> _Problem statement_: Rewrite the material below as a JSON list of strings, one string for each line, leaving out any blank lines.
── Extracted records ──
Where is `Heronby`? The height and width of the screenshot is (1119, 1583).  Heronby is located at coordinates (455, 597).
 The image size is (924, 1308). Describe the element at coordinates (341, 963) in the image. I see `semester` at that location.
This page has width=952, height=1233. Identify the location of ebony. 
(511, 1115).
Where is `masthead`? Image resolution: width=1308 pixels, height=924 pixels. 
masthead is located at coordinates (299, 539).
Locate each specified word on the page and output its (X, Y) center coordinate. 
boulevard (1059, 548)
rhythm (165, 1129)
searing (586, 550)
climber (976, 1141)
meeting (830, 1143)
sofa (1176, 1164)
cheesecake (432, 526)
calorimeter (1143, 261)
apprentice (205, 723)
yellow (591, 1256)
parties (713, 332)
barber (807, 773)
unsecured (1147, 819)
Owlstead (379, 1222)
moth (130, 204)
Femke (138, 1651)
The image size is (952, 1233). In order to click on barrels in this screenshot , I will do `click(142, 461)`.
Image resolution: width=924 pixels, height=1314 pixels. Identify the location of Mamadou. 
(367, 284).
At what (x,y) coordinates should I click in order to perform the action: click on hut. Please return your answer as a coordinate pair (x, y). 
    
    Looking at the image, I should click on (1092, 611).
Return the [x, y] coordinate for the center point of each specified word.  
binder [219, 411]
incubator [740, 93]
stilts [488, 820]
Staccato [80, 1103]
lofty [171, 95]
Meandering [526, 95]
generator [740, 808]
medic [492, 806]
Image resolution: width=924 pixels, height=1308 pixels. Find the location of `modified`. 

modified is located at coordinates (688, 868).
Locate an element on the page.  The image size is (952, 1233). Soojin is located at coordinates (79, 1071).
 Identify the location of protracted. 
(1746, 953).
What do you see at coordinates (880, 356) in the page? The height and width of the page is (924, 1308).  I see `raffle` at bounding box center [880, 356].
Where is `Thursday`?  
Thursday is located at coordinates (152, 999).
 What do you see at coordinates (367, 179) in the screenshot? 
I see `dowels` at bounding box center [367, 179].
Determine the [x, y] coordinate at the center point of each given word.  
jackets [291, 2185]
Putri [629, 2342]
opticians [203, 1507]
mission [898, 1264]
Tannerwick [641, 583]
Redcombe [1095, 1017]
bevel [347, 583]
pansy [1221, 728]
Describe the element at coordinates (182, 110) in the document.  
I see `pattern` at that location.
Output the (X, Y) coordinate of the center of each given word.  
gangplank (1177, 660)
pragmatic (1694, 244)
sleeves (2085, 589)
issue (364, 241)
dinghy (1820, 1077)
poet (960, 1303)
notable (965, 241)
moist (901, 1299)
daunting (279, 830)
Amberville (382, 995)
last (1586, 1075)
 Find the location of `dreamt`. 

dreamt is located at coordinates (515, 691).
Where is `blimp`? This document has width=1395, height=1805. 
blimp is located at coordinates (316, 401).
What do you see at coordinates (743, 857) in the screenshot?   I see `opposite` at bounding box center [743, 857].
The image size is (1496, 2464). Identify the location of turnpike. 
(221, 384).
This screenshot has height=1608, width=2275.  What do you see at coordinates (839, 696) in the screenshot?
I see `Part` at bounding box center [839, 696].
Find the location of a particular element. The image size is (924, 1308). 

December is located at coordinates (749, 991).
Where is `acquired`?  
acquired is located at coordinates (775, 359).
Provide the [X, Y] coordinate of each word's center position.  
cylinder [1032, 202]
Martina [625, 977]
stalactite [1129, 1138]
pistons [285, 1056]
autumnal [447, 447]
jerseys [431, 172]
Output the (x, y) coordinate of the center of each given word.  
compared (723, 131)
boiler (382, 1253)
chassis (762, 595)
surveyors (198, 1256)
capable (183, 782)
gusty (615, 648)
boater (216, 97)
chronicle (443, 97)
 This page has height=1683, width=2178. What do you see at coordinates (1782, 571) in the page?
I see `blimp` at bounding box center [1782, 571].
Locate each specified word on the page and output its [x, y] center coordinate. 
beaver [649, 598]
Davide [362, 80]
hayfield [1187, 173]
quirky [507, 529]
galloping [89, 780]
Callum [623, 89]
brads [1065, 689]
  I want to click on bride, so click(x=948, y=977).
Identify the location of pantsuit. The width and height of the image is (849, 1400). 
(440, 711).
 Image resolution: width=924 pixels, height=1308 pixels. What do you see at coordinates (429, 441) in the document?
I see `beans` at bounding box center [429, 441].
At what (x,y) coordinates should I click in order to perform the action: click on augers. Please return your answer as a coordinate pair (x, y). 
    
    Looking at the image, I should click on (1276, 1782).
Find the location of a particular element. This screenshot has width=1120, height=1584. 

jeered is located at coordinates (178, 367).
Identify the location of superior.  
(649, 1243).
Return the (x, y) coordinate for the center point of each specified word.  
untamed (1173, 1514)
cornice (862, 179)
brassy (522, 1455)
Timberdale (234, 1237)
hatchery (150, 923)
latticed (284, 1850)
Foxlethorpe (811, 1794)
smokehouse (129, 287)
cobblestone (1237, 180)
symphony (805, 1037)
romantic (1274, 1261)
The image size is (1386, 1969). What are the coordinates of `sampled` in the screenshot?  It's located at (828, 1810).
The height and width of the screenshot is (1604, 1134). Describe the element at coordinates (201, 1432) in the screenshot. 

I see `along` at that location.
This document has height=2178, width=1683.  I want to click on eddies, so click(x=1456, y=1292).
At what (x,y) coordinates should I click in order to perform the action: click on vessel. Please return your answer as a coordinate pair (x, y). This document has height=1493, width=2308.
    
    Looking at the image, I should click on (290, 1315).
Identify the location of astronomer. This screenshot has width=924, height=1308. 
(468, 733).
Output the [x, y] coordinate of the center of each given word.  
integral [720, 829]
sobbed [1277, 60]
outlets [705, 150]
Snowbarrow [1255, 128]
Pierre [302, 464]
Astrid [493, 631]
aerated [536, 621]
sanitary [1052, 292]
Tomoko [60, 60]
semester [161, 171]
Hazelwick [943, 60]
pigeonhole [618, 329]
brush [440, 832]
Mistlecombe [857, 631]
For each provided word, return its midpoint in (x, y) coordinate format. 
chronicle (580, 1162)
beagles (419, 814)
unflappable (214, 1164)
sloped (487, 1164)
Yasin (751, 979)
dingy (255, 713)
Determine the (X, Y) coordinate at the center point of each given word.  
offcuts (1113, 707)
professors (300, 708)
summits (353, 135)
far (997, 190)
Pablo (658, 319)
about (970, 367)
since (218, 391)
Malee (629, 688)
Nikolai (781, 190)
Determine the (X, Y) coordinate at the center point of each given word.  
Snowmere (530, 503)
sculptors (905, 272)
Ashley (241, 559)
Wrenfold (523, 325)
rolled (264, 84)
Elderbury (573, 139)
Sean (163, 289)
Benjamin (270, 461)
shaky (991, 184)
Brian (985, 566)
───
> _Problem solution_:
[
  "Where is `Heronby`? The height and width of the screenshot is (1119, 1583).  Heronby is located at coordinates (455, 597).",
  " The image size is (924, 1308). Describe the element at coordinates (341, 963) in the image. I see `semester` at that location.",
  "This page has width=952, height=1233. Identify the location of ebony. ",
  "(511, 1115).",
  "Where is `masthead`? Image resolution: width=1308 pixels, height=924 pixels. ",
  "masthead is located at coordinates (299, 539).",
  "Locate each specified word on the page and output its (X, Y) center coordinate. ",
  "boulevard (1059, 548)",
  "rhythm (165, 1129)",
  "searing (586, 550)",
  "climber (976, 1141)",
  "meeting (830, 1143)",
  "sofa (1176, 1164)",
  "cheesecake (432, 526)",
  "calorimeter (1143, 261)",
  "apprentice (205, 723)",
  "yellow (591, 1256)",
  "parties (713, 332)",
  "barber (807, 773)",
  "unsecured (1147, 819)",
  "Owlstead (379, 1222)",
  "moth (130, 204)",
  "Femke (138, 1651)",
  "The image size is (952, 1233). In order to click on barrels in this screenshot , I will do `click(142, 461)`.",
  "Image resolution: width=924 pixels, height=1314 pixels. Identify the location of Mamadou. ",
  "(367, 284).",
  "At what (x,y) coordinates should I click in order to perform the action: click on hut. Please return your answer as a coordinate pair (x, y). ",
  "    Looking at the image, I should click on (1092, 611).",
  "Return the [x, y] coordinate for the center point of each specified word.  ",
  "binder [219, 411]",
  "incubator [740, 93]",
  "stilts [488, 820]",
  "Staccato [80, 1103]",
  "lofty [171, 95]",
  "Meandering [526, 95]",
  "generator [740, 808]",
  "medic [492, 806]",
  "Image resolution: width=924 pixels, height=1308 pixels. Find the location of `modified`. ",
  "modified is located at coordinates (688, 868).",
  "Locate an element on the page.  The image size is (952, 1233). Soojin is located at coordinates (79, 1071).",
  " Identify the location of protracted. ",
  "(1746, 953).",
  "What do you see at coordinates (880, 356) in the page? The height and width of the page is (924, 1308).  I see `raffle` at bounding box center [880, 356].",
  "Where is `Thursday`?  ",
  "Thursday is located at coordinates (152, 999).",
  " What do you see at coordinates (367, 179) in the screenshot? ",
  "I see `dowels` at bounding box center [367, 179].",
  "Determine the [x, y] coordinate at the center point of each given word.  ",
  "jackets [291, 2185]",
  "Putri [629, 2342]",
  "opticians [203, 1507]",
  "mission [898, 1264]",
  "Tannerwick [641, 583]",
  "Redcombe [1095, 1017]",
  "bevel [347, 583]",
  "pansy [1221, 728]",
  "Describe the element at coordinates (182, 110) in the document.  ",
  "I see `pattern` at that location.",
  "Output the (X, Y) coordinate of the center of each given word.  ",
  "gangplank (1177, 660)",
  "pragmatic (1694, 244)",
  "sleeves (2085, 589)",
  "issue (364, 241)",
  "dinghy (1820, 1077)",
  "poet (960, 1303)",
  "notable (965, 241)",
  "moist (901, 1299)",
  "daunting (279, 830)",
  "Amberville (382, 995)",
  "last (1586, 1075)",
  " Find the location of `dreamt`. ",
  "dreamt is located at coordinates (515, 691).",
  "Where is `blimp`? This document has width=1395, height=1805. ",
  "blimp is located at coordinates (316, 401).",
  "What do you see at coordinates (743, 857) in the screenshot?   I see `opposite` at bounding box center [743, 857].",
  "The image size is (1496, 2464). Identify the location of turnpike. ",
  "(221, 384).",
  "This screenshot has height=1608, width=2275.  What do you see at coordinates (839, 696) in the screenshot?",
  "I see `Part` at bounding box center [839, 696].",
  "Find the location of a particular element. The image size is (924, 1308). ",
  "December is located at coordinates (749, 991).",
  "Where is `acquired`?  ",
  "acquired is located at coordinates (775, 359).",
  "Provide the [X, Y] coordinate of each word's center position.  ",
  "cylinder [1032, 202]",
  "Martina [625, 977]",
  "stalactite [1129, 1138]",
  "pistons [285, 1056]",
  "autumnal [447, 447]",
  "jerseys [431, 172]",
  "Output the (x, y) coordinate of the center of each given word.  ",
  "compared (723, 131)",
  "boiler (382, 1253)",
  "chassis (762, 595)",
  "surveyors (198, 1256)",
  "capable (183, 782)",
  "gusty (615, 648)",
  "boater (216, 97)",
  "chronicle (443, 97)",
  " This page has height=1683, width=2178. What do you see at coordinates (1782, 571) in the page?",
  "I see `blimp` at bounding box center [1782, 571].",
  "Locate each specified word on the page and output its [x, y] center coordinate. ",
  "beaver [649, 598]",
  "Davide [362, 80]",
  "hayfield [1187, 173]",
  "quirky [507, 529]",
  "galloping [89, 780]",
  "Callum [623, 89]",
  "brads [1065, 689]",
  "  I want to click on bride, so click(x=948, y=977).",
  "Identify the location of pantsuit. The width and height of the image is (849, 1400). ",
  "(440, 711).",
  " Image resolution: width=924 pixels, height=1308 pixels. What do you see at coordinates (429, 441) in the document?",
  "I see `beans` at bounding box center [429, 441].",
  "At what (x,y) coordinates should I click in order to perform the action: click on augers. Please return your answer as a coordinate pair (x, y). ",
  "    Looking at the image, I should click on (1276, 1782).",
  "Find the location of a particular element. This screenshot has width=1120, height=1584. ",
  "jeered is located at coordinates (178, 367).",
  "Identify the location of superior.  ",
  "(649, 1243).",
  "Return the (x, y) coordinate for the center point of each specified word.  ",
  "untamed (1173, 1514)",
  "cornice (862, 179)",
  "brassy (522, 1455)",
  "Timberdale (234, 1237)",
  "hatchery (150, 923)",
  "latticed (284, 1850)",
  "Foxlethorpe (811, 1794)",
  "smokehouse (129, 287)",
  "cobblestone (1237, 180)",
  "symphony (805, 1037)",
  "romantic (1274, 1261)",
  "The image size is (1386, 1969). What are the coordinates of `sampled` in the screenshot?  It's located at (828, 1810).",
  "The height and width of the screenshot is (1604, 1134). Describe the element at coordinates (201, 1432) in the screenshot. ",
  "I see `along` at that location.",
  "This document has height=2178, width=1683.  I want to click on eddies, so click(x=1456, y=1292).",
  "At what (x,y) coordinates should I click in order to perform the action: click on vessel. Please return your answer as a coordinate pair (x, y). This document has height=1493, width=2308.",
  "    Looking at the image, I should click on (290, 1315).",
  "Identify the location of astronomer. This screenshot has width=924, height=1308. ",
  "(468, 733).",
  "Output the [x, y] coordinate of the center of each given word.  ",
  "integral [720, 829]",
  "sobbed [1277, 60]",
  "outlets [705, 150]",
  "Snowbarrow [1255, 128]",
  "Pierre [302, 464]",
  "Astrid [493, 631]",
  "aerated [536, 621]",
  "sanitary [1052, 292]",
  "Tomoko [60, 60]",
  "semester [161, 171]",
  "Hazelwick [943, 60]",
  "pigeonhole [618, 329]",
  "brush [440, 832]",
  "Mistlecombe [857, 631]",
  "For each provided word, return its midpoint in (x, y) coordinate format. ",
  "chronicle (580, 1162)",
  "beagles (419, 814)",
  "unflappable (214, 1164)",
  "sloped (487, 1164)",
  "Yasin (751, 979)",
  "dingy (255, 713)",
  "Determine the (X, Y) coordinate at the center point of each given word.  ",
  "offcuts (1113, 707)",
  "professors (300, 708)",
  "summits (353, 135)",
  "far (997, 190)",
  "Pablo (658, 319)",
  "about (970, 367)",
  "since (218, 391)",
  "Malee (629, 688)",
  "Nikolai (781, 190)",
  "Determine the (X, Y) coordinate at the center point of each given word.  ",
  "Snowmere (530, 503)",
  "sculptors (905, 272)",
  "Ashley (241, 559)",
  "Wrenfold (523, 325)",
  "rolled (264, 84)",
  "Elderbury (573, 139)",
  "Sean (163, 289)",
  "Benjamin (270, 461)",
  "shaky (991, 184)",
  "Brian (985, 566)"
]